# EXERCISE MATERIALS
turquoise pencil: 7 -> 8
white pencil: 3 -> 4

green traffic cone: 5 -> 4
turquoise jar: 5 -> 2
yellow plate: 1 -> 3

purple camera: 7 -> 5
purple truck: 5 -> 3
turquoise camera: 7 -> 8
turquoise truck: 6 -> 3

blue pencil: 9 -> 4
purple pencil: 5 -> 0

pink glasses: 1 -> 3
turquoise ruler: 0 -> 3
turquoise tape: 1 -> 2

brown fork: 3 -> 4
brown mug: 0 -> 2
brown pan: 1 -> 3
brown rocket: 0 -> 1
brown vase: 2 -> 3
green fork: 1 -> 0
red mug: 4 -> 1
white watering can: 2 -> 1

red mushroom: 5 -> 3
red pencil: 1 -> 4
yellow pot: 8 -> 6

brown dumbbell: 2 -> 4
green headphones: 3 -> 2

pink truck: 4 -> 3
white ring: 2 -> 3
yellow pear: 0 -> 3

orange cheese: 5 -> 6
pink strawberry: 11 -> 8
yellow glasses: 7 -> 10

# TRY IT
Please output every record, keeping each line exact.

# OUTPUT OF THE TASK
turquoise pencil: 7 -> 8
white pencil: 3 -> 4

green traffic cone: 5 -> 4
turquoise jar: 5 -> 2
yellow plate: 1 -> 3

purple camera: 7 -> 5
purple truck: 5 -> 3
turquoise camera: 7 -> 8
turquoise truck: 6 -> 3

blue pencil: 9 -> 4
purple pencil: 5 -> 0

pink glasses: 1 -> 3
turquoise ruler: 0 -> 3
turquoise tape: 1 -> 2

brown fork: 3 -> 4
brown mug: 0 -> 2
brown pan: 1 -> 3
brown rocket: 0 -> 1
brown vase: 2 -> 3
green fork: 1 -> 0
red mug: 4 -> 1
white watering can: 2 -> 1

red mushroom: 5 -> 3
red pencil: 1 -> 4
yellow pot: 8 -> 6

brown dumbbell: 2 -> 4
green headphones: 3 -> 2

pink truck: 4 -> 3
white ring: 2 -> 3
yellow pear: 0 -> 3

orange cheese: 5 -> 6
pink strawberry: 11 -> 8
yellow glasses: 7 -> 10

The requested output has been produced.